== Work request ==
Only the lines below starting at the one containing "D6: diode (A" and ending at the one containing "R4: none -> 3.9k (U1/ADJ, VDD)" belong in the answer, each copied exactly.

== Supplied material ==
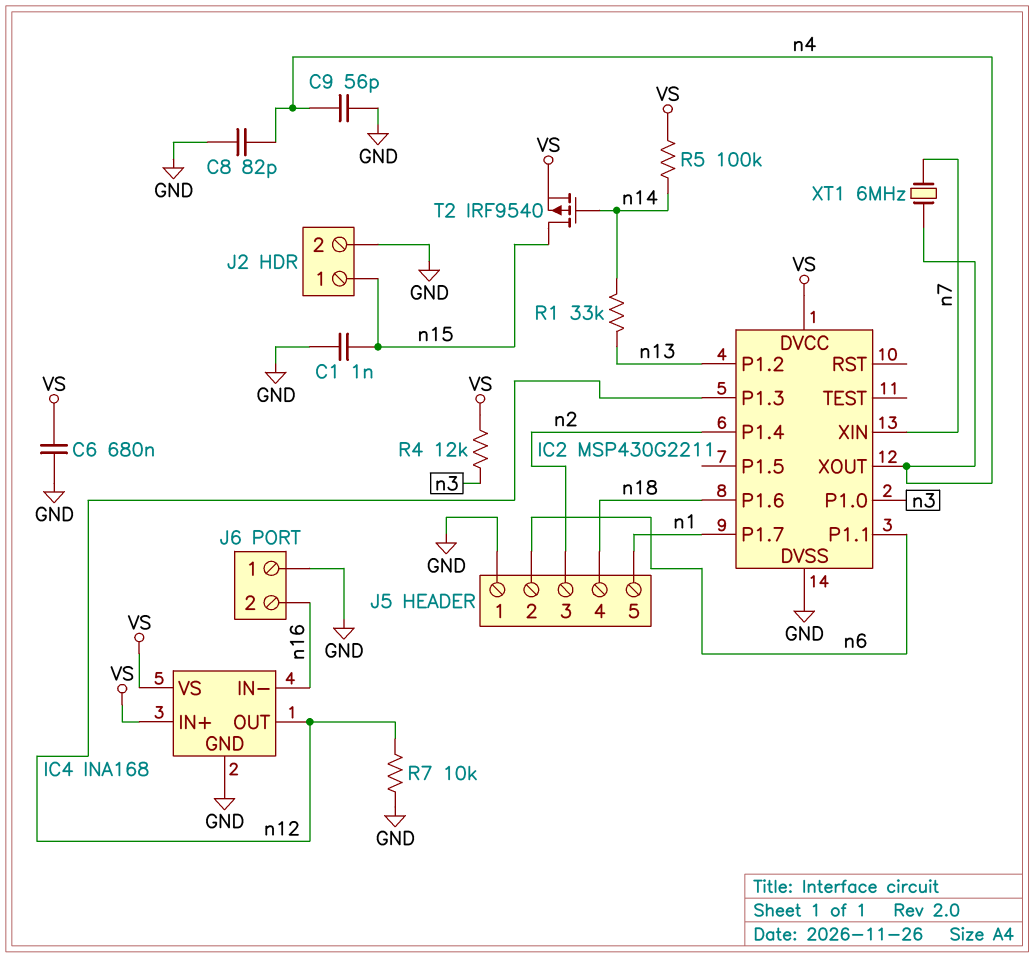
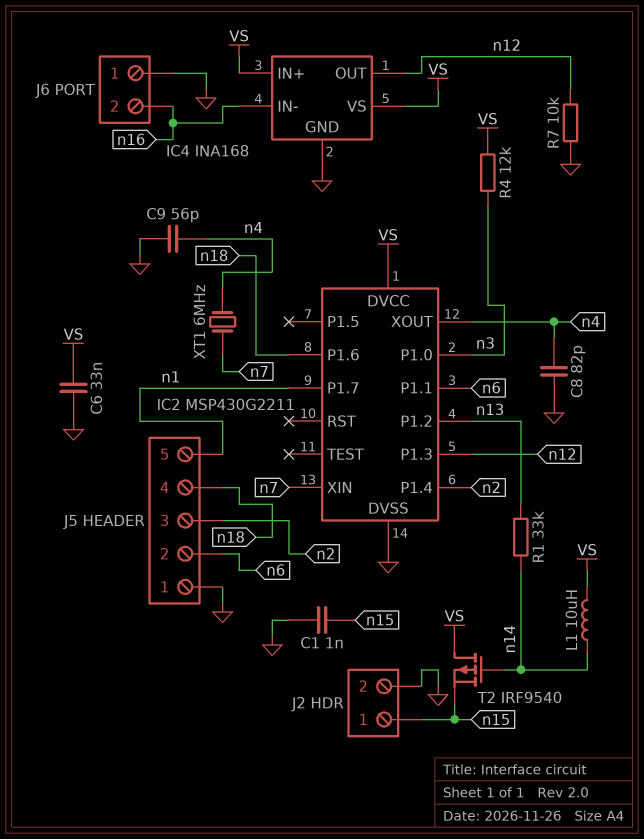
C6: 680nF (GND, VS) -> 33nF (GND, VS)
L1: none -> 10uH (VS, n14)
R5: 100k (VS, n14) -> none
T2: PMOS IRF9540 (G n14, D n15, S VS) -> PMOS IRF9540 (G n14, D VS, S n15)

--

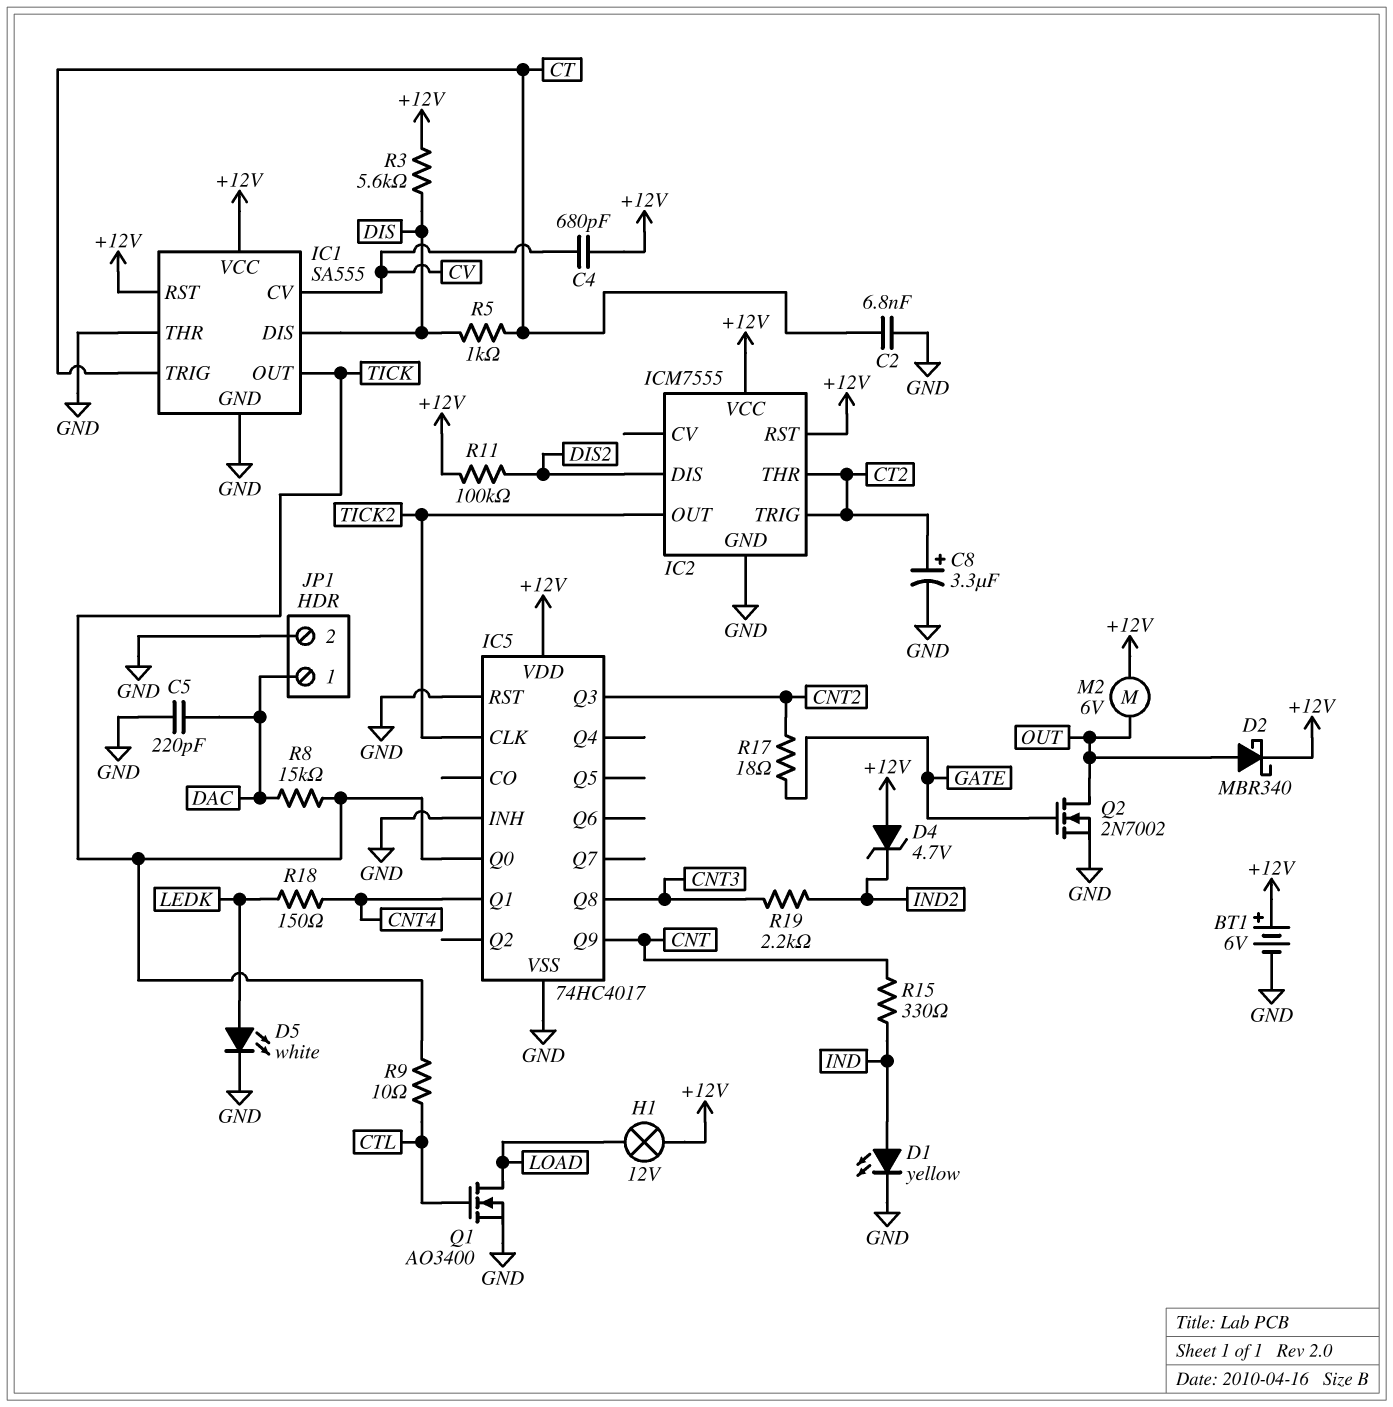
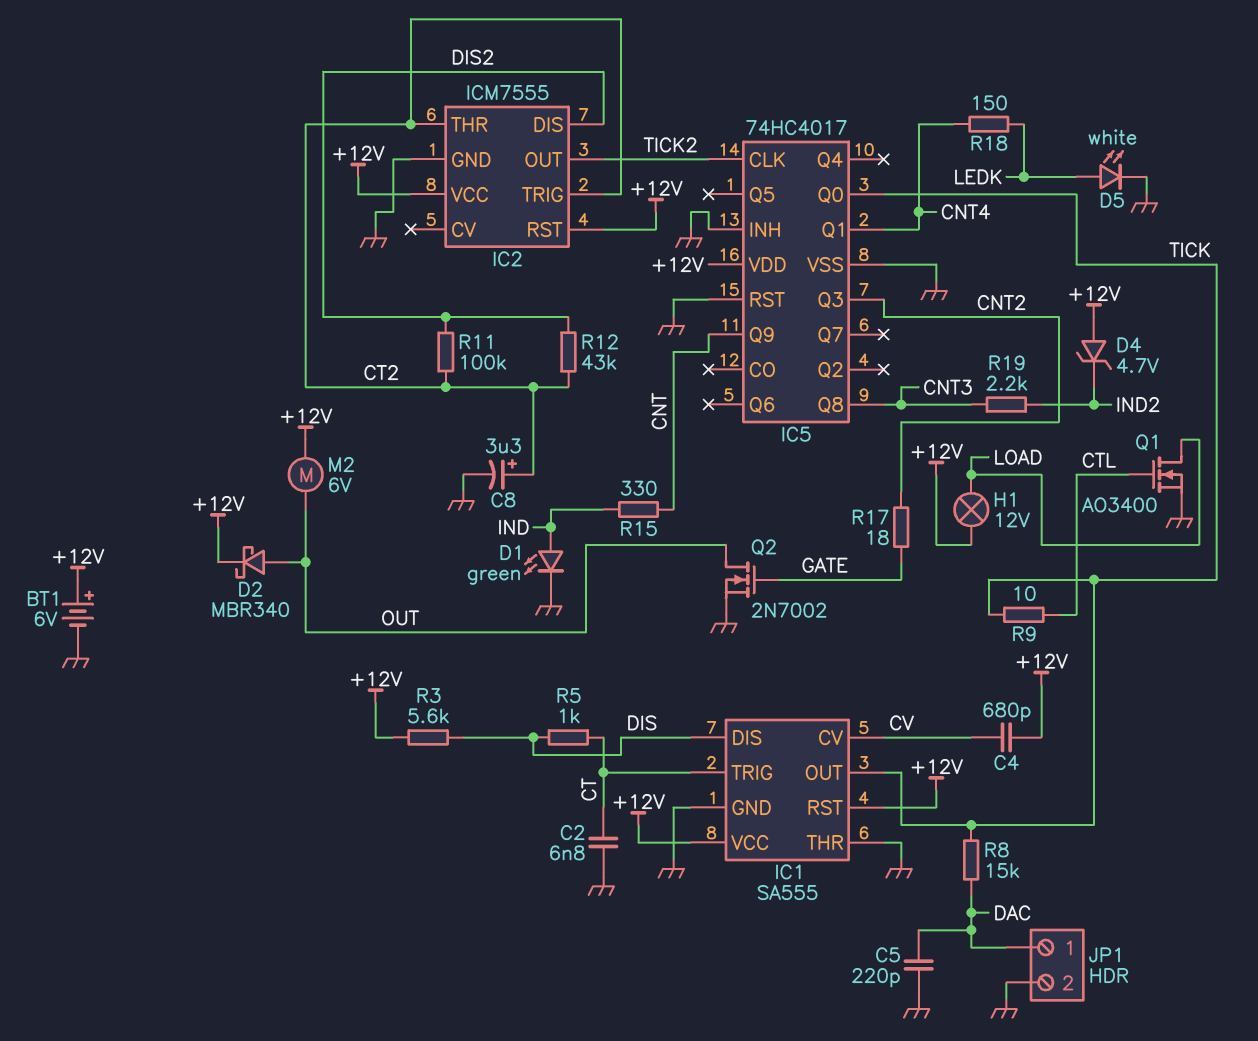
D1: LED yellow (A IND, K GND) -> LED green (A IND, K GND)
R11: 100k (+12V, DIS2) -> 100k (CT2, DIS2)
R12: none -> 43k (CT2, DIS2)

---

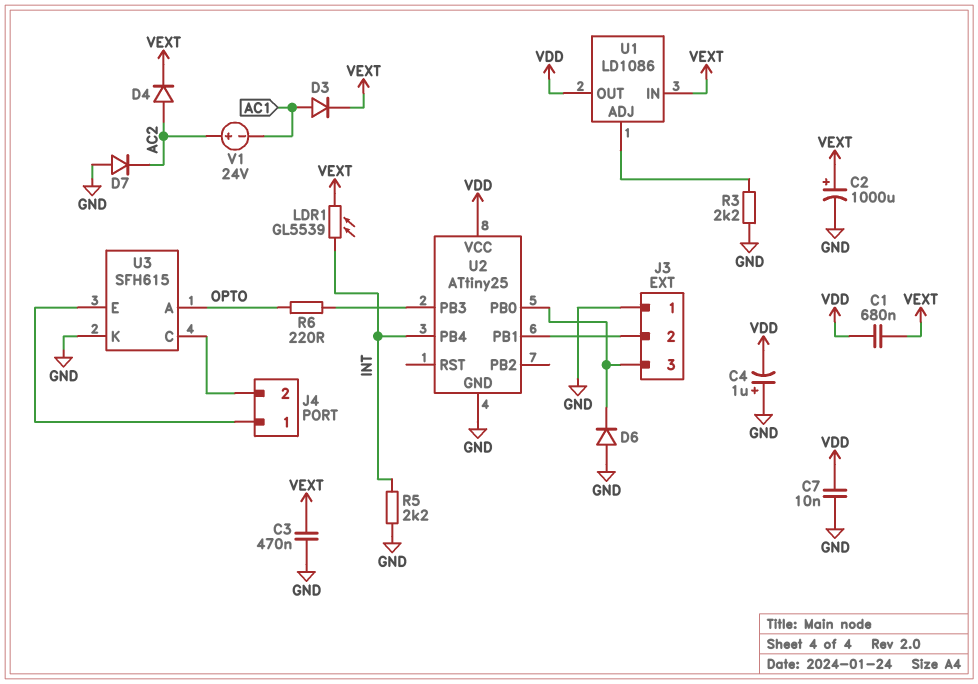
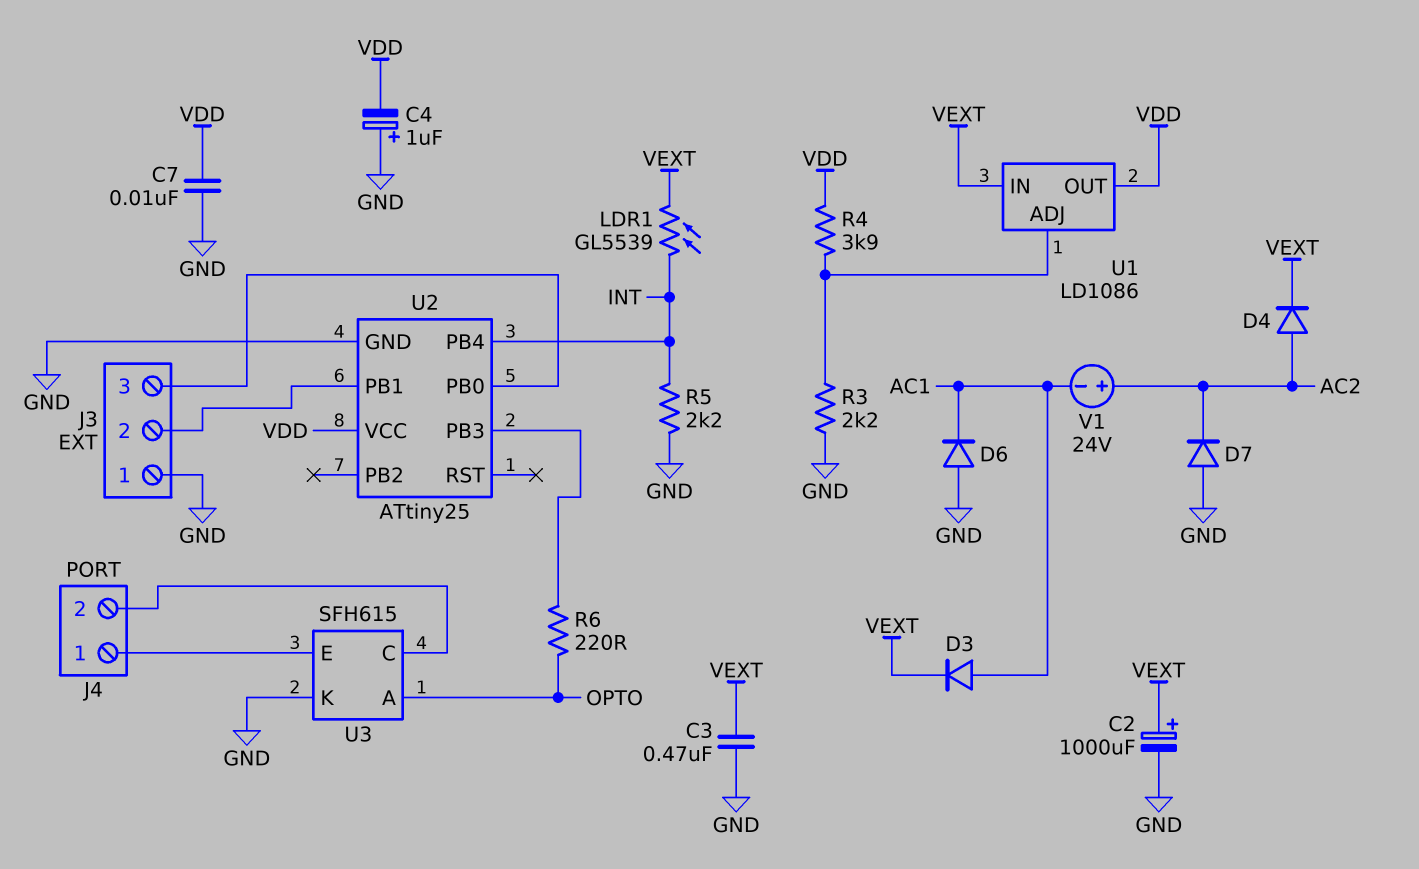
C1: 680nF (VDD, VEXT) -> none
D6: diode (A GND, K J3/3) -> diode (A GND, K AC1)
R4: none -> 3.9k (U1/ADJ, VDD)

== Response below ==
D6: diode (A GND, K J3/3) -> diode (A GND, K AC1)
R4: none -> 3.9k (U1/ADJ, VDD)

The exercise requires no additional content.